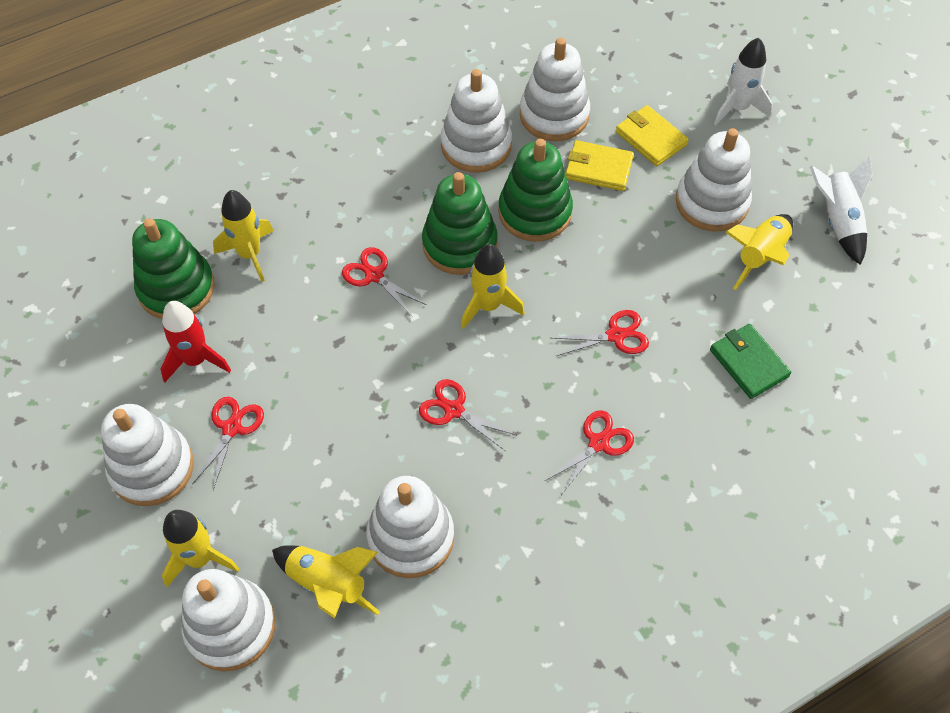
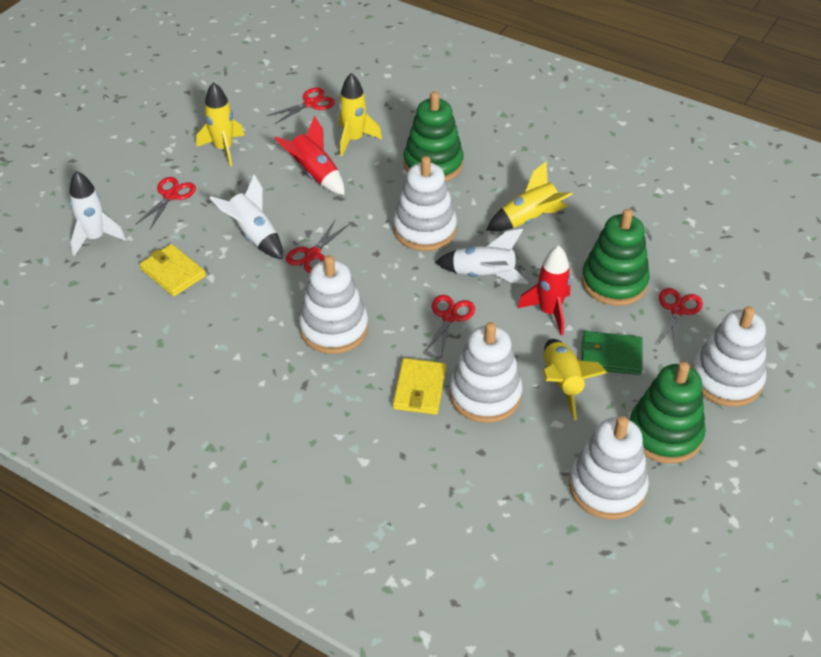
red rocket: 1 -> 2
white rocket: 2 -> 3
white stacking toy: 6 -> 5
yellow rocket: 5 -> 4

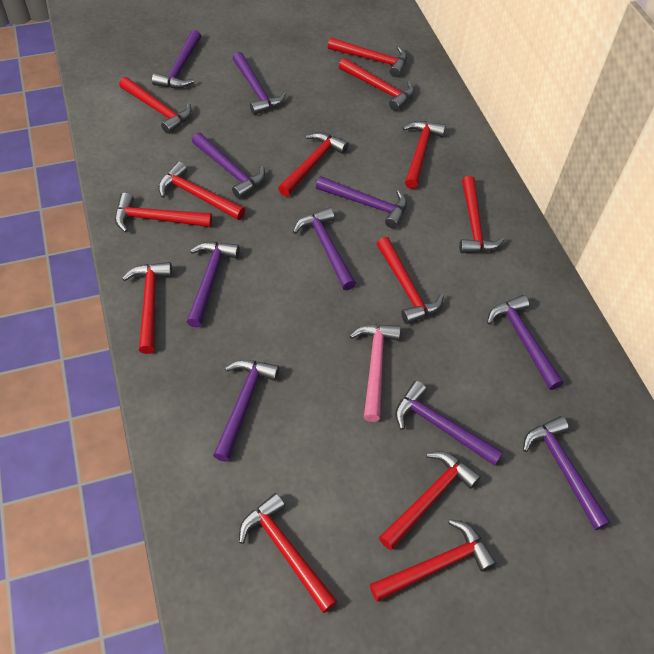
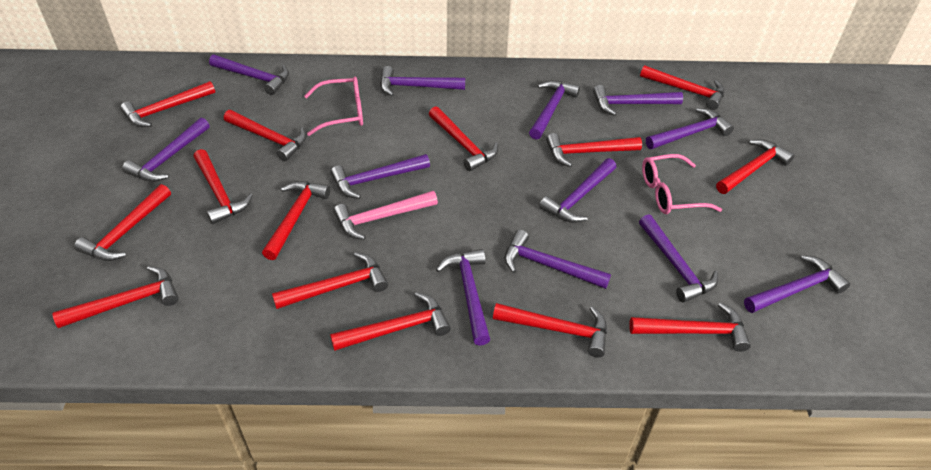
pink glasses: 0 -> 2
purple hammer: 10 -> 12
red hammer: 13 -> 14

(Problem to solve)
Copy each line holding "white" from the material above.

(Answer section)
white rocket: 2 -> 3
white stacking toy: 6 -> 5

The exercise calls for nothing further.